# [WHAT THIS TASK INVOLVES]
This task calls for copying each line below that contains "yellow".

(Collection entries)
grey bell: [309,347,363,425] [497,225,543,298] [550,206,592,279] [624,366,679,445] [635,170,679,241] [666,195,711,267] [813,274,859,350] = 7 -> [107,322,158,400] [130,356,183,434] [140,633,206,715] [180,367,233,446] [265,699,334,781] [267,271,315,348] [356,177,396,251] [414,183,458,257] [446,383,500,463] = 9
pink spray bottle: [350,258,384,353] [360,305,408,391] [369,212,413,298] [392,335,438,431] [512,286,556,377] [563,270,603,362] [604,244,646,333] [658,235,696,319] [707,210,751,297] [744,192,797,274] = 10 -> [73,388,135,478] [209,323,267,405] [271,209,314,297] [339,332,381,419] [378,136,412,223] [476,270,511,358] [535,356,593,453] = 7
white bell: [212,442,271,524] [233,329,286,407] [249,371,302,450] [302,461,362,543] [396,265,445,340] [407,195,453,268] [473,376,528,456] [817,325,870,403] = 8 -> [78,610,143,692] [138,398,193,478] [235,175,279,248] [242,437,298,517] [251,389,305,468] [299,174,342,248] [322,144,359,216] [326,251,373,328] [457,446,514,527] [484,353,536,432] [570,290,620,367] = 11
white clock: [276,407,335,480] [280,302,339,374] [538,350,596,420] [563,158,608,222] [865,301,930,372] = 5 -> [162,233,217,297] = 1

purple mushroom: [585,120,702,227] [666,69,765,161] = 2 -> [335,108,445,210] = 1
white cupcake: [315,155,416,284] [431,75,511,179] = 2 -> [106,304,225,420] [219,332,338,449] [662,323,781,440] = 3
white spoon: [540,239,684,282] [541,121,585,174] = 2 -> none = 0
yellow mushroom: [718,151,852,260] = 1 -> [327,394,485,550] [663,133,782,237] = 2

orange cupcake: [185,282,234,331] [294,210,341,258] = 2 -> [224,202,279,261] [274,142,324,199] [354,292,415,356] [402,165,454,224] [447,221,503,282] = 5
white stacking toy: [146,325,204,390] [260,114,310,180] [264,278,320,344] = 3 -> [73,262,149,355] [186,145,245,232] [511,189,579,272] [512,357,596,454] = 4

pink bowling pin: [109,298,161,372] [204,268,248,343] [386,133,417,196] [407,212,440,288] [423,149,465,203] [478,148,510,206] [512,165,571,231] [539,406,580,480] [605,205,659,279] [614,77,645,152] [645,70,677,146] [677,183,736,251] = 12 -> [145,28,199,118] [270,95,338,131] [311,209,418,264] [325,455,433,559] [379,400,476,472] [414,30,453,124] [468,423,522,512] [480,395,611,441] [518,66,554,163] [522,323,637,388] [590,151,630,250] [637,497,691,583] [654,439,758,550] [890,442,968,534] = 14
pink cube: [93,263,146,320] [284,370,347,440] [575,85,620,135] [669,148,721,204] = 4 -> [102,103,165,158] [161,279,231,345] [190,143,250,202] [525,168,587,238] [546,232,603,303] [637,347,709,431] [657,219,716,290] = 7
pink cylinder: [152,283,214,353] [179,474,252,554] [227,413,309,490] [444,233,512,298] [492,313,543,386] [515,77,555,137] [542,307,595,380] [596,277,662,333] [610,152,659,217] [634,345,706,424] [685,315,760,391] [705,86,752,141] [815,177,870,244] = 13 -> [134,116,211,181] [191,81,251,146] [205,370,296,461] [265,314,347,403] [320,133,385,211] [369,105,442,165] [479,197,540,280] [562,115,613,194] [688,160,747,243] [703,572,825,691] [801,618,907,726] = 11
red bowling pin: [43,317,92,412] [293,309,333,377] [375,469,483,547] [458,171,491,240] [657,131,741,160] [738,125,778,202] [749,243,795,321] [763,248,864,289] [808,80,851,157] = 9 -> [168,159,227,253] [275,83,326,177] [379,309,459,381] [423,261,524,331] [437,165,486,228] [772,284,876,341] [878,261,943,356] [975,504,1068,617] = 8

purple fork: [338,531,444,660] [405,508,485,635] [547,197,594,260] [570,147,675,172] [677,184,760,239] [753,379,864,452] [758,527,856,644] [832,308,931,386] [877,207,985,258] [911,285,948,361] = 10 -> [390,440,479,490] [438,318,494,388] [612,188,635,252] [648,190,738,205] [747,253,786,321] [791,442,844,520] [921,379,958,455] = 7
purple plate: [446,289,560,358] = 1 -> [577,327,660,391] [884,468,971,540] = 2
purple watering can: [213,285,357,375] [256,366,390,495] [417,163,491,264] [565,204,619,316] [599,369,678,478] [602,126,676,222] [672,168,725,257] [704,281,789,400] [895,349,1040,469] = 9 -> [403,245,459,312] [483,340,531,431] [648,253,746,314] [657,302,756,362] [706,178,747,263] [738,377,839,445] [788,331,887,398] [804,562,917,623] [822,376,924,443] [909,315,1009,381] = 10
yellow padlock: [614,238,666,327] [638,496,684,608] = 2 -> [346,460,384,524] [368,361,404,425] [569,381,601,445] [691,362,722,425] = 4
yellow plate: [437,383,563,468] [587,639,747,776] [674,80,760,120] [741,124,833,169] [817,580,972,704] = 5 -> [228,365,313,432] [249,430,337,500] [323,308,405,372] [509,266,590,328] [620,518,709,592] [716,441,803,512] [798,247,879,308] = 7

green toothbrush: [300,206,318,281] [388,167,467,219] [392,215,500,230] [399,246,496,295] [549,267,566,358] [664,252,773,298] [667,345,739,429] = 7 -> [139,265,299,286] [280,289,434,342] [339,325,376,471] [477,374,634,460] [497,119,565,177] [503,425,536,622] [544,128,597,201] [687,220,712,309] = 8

# [OUTPUT BELOW]
yellow mushroom: [718,151,852,260] = 1 -> [327,394,485,550] [663,133,782,237] = 2
yellow padlock: [614,238,666,327] [638,496,684,608] = 2 -> [346,460,384,524] [368,361,404,425] [569,381,601,445] [691,362,722,425] = 4
yellow plate: [437,383,563,468] [587,639,747,776] [674,80,760,120] [741,124,833,169] [817,580,972,704] = 5 -> [228,365,313,432] [249,430,337,500] [323,308,405,372] [509,266,590,328] [620,518,709,592] [716,441,803,512] [798,247,879,308] = 7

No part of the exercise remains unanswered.